PROBLEM TO SOLVE | All the lines below should appear again unchanged, though their pictures should not.

[Excerpts from a dataset]

────────────────

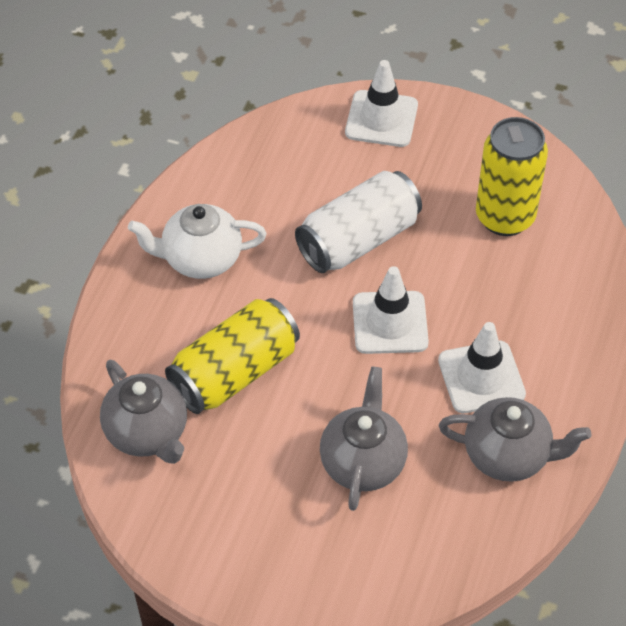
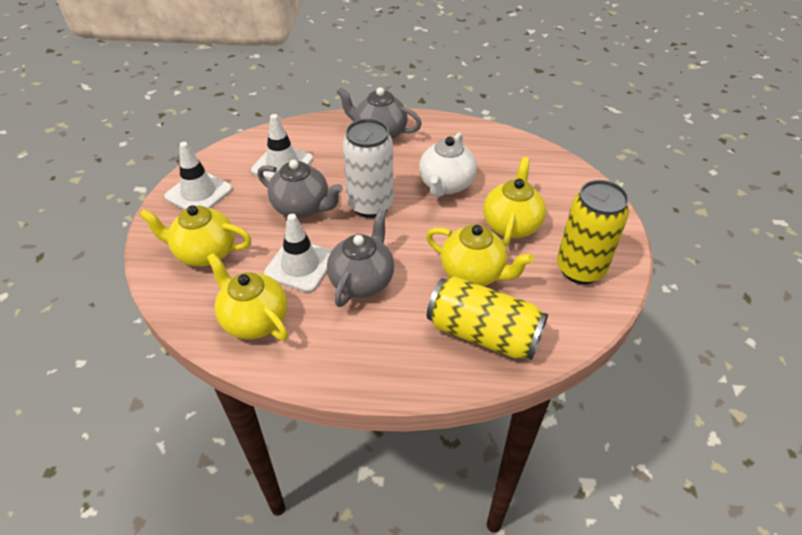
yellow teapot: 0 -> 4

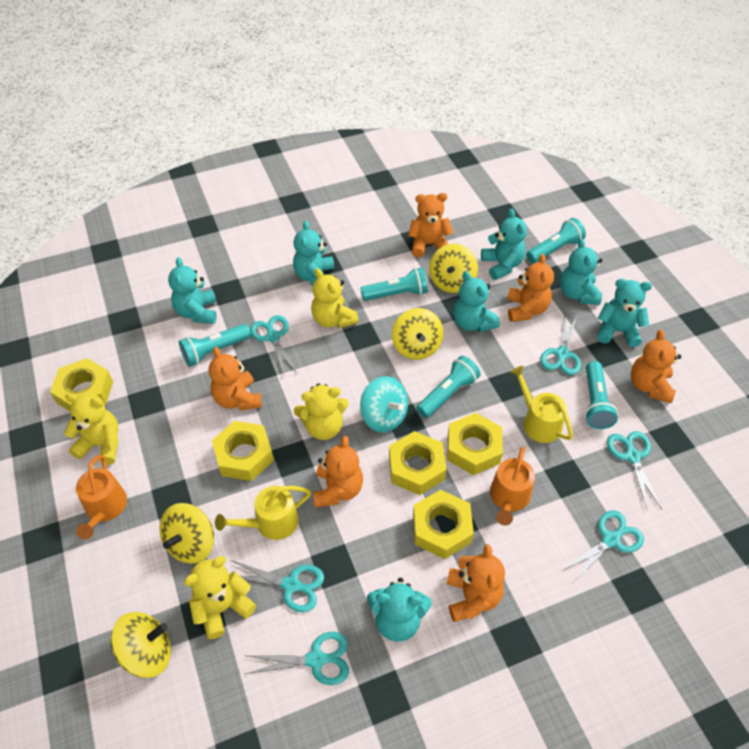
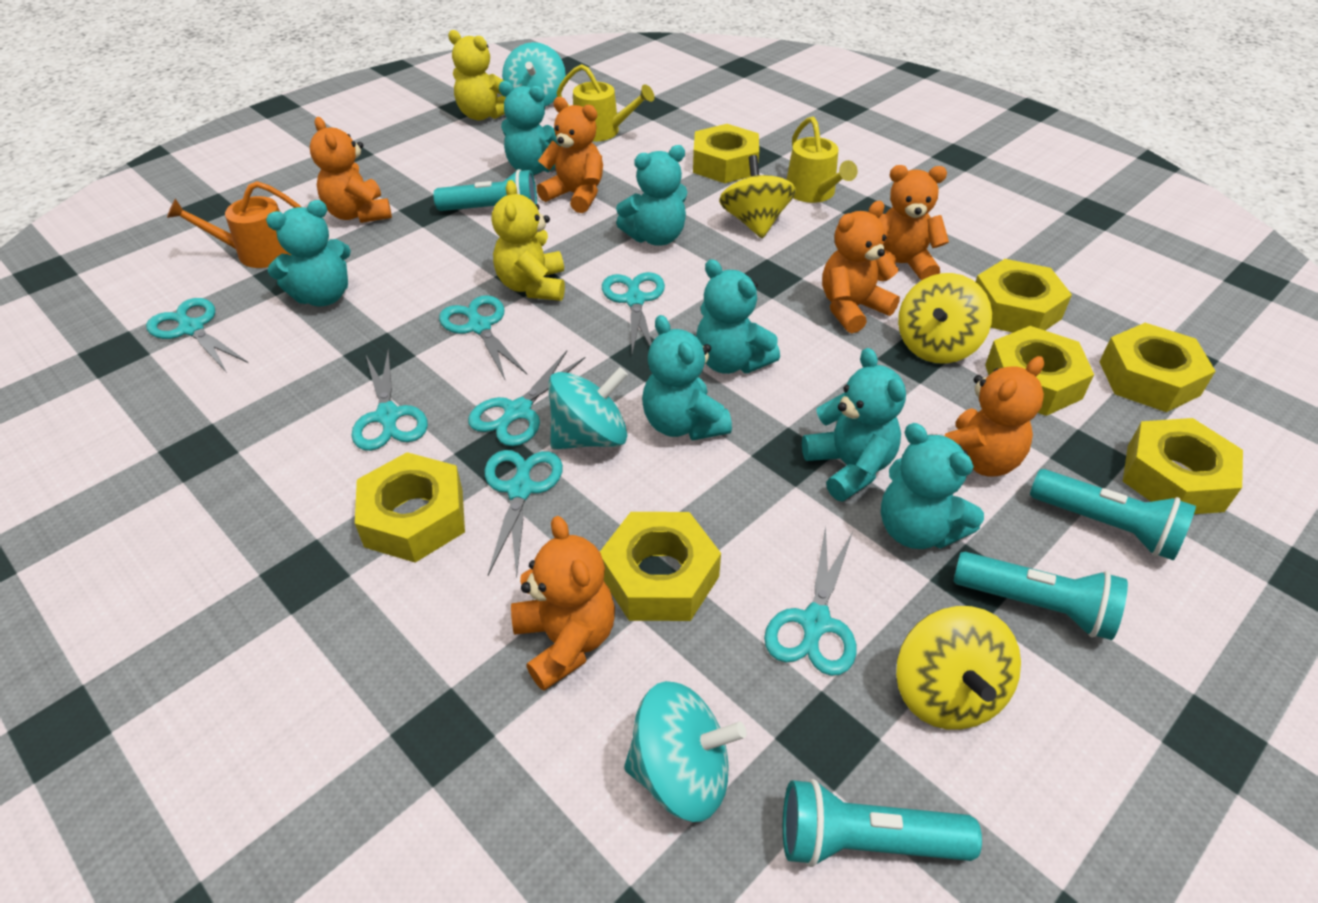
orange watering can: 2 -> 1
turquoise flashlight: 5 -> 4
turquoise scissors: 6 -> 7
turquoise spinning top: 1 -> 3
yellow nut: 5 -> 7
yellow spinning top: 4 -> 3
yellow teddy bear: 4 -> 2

────────────────

EXERCISE ANSWER |
yellow teapot: 0 -> 4

orange watering can: 2 -> 1
turquoise flashlight: 5 -> 4
turquoise scissors: 6 -> 7
turquoise spinning top: 1 -> 3
yellow nut: 5 -> 7
yellow spinning top: 4 -> 3
yellow teddy bear: 4 -> 2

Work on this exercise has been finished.